• _SUPPLIED RECORDS_:
───
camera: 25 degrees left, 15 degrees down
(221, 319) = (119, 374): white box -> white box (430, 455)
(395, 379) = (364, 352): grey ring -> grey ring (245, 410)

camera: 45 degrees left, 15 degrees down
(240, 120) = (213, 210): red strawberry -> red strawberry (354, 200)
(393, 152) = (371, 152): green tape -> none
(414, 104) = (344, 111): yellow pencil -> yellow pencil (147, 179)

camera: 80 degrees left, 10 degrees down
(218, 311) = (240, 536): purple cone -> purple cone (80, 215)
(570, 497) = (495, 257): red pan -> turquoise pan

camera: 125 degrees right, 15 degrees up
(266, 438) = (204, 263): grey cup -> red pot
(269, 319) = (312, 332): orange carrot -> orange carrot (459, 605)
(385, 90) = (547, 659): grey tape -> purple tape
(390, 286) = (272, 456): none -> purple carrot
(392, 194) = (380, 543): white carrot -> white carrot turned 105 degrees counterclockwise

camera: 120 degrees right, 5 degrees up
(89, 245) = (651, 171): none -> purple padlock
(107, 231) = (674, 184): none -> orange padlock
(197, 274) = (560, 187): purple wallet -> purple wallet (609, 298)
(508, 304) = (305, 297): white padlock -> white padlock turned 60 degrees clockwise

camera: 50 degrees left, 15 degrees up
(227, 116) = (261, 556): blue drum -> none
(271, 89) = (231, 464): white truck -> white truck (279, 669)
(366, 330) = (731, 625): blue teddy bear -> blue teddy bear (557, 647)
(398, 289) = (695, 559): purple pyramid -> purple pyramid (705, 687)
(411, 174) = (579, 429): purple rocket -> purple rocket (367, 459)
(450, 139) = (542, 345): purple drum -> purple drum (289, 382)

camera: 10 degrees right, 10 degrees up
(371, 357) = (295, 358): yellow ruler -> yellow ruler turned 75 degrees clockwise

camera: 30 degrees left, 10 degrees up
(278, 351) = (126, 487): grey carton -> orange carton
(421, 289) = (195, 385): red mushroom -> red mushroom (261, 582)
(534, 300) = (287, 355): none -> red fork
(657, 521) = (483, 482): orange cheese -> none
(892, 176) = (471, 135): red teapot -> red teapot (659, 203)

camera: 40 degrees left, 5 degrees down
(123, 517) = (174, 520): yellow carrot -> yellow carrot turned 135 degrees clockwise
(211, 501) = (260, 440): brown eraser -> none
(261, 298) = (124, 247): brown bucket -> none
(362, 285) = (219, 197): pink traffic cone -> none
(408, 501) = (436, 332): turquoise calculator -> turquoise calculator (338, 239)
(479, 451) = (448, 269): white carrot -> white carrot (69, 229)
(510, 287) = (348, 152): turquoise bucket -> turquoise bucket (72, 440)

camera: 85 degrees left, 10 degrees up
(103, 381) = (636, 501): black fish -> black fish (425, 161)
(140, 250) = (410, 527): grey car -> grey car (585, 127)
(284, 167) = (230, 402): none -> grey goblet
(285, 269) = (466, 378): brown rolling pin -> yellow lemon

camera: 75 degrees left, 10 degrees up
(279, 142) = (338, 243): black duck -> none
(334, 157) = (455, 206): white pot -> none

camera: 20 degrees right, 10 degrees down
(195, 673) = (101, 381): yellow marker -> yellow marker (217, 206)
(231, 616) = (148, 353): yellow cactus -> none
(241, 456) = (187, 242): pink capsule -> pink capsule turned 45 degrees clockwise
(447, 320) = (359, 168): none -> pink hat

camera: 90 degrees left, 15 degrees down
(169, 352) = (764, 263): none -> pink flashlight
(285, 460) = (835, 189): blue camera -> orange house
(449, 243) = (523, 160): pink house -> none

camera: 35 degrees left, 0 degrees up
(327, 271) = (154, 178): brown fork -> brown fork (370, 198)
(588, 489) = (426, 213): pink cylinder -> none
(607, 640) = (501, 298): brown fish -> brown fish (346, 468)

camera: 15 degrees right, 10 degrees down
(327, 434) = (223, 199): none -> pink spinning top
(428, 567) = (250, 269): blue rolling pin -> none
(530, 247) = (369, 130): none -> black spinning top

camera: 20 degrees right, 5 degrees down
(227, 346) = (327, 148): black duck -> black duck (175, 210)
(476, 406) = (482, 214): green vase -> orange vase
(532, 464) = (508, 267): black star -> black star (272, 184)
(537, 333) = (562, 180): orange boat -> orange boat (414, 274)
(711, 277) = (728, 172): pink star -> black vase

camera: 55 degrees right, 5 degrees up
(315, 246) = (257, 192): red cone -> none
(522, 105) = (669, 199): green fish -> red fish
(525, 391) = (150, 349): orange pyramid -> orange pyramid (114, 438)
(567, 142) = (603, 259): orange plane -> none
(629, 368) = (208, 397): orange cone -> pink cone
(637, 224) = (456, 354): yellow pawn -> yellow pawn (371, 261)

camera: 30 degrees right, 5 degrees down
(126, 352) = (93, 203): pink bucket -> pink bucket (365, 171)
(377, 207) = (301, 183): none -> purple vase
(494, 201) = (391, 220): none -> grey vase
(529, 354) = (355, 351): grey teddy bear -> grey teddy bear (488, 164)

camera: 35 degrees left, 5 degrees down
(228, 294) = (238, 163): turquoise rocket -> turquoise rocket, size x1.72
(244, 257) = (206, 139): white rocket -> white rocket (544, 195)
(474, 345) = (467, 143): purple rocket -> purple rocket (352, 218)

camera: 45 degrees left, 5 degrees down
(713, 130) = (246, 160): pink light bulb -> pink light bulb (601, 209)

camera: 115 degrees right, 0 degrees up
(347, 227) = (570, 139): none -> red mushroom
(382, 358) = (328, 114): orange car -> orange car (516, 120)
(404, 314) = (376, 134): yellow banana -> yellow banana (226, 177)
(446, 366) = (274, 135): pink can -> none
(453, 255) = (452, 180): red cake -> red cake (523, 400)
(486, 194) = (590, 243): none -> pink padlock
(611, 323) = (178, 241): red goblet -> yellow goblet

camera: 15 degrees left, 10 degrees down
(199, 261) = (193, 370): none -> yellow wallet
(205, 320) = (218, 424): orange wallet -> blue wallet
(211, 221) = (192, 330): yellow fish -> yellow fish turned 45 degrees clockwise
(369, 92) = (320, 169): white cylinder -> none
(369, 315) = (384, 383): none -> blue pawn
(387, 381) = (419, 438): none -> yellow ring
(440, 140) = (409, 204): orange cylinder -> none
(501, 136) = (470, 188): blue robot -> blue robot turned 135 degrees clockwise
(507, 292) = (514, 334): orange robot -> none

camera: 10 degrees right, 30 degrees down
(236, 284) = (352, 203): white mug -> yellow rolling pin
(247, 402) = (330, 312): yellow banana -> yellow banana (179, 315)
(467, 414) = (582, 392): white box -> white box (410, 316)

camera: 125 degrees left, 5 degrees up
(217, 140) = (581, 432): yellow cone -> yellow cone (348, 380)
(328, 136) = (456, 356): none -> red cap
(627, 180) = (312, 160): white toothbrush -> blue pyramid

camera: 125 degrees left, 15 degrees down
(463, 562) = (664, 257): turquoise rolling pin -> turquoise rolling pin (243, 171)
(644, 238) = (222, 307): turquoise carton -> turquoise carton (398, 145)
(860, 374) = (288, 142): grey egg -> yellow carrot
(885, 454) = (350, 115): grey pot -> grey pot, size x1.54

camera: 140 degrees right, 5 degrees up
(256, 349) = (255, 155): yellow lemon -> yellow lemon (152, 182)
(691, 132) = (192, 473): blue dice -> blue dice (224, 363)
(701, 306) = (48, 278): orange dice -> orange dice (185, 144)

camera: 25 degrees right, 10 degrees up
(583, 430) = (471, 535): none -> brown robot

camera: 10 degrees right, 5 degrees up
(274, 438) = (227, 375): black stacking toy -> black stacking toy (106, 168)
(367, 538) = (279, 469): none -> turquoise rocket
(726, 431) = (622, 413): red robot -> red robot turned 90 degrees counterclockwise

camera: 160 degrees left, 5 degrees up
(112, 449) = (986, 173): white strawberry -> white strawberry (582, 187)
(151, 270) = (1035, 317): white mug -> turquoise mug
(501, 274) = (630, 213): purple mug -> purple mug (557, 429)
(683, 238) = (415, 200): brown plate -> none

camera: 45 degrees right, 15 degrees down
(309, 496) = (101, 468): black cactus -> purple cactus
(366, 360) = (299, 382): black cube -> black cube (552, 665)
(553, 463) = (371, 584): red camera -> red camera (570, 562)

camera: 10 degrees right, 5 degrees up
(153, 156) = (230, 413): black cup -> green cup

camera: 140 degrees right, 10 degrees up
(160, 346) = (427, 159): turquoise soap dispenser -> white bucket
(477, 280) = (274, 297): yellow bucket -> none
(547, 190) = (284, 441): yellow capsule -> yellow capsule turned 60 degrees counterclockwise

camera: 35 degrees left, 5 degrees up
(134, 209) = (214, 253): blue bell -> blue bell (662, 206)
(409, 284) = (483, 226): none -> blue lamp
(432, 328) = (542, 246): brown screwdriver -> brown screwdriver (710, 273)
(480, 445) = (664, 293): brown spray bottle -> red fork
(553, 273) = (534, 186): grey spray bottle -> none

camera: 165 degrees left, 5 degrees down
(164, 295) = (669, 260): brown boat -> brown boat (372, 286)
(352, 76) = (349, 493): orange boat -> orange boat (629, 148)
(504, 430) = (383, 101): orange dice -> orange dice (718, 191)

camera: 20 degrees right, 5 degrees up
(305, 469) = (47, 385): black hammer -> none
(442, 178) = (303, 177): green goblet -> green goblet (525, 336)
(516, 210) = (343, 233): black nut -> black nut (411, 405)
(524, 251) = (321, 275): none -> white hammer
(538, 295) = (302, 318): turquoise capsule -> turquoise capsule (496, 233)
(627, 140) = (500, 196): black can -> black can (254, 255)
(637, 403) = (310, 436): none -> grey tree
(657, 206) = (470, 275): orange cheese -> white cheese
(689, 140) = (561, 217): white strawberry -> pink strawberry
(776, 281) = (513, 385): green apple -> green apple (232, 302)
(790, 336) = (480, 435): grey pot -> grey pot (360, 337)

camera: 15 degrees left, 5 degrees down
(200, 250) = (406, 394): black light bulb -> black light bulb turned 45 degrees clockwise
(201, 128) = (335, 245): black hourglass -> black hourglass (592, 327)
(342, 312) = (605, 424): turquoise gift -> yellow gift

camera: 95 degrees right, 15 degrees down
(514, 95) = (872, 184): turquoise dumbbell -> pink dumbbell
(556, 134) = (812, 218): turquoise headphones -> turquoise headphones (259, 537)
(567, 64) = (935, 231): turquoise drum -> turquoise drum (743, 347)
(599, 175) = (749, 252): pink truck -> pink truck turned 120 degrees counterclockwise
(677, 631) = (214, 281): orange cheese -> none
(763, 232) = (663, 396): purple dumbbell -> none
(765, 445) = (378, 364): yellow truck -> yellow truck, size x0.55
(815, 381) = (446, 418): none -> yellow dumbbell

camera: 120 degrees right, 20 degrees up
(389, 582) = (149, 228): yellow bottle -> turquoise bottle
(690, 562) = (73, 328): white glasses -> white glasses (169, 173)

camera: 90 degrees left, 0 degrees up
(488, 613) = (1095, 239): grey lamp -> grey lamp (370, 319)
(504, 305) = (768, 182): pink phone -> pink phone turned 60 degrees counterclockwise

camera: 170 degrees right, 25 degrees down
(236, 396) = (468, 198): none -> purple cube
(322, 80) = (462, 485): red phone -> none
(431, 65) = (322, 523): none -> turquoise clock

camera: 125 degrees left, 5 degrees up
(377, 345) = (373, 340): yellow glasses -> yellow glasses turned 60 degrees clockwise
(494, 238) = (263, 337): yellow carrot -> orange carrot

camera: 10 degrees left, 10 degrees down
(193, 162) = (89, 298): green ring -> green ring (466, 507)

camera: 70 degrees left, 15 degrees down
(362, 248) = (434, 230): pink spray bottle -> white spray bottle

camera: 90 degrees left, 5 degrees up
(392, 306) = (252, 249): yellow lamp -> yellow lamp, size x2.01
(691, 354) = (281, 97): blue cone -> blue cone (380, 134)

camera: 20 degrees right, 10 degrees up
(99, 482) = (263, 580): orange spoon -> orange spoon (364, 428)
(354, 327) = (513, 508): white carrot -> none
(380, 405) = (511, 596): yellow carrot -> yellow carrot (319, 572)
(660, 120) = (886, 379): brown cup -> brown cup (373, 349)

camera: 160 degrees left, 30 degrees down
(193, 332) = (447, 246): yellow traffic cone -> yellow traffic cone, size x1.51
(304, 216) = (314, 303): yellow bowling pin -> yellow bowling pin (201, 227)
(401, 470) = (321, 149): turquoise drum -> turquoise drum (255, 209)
───
• _EXERCISE DETAILS_:
Whenever the word "cheese" appears in a line above, copy that line.

• _WRITTEN ANSWER_:
(657, 521) = (483, 482): orange cheese -> none
(657, 206) = (470, 275): orange cheese -> white cheese
(677, 631) = (214, 281): orange cheese -> none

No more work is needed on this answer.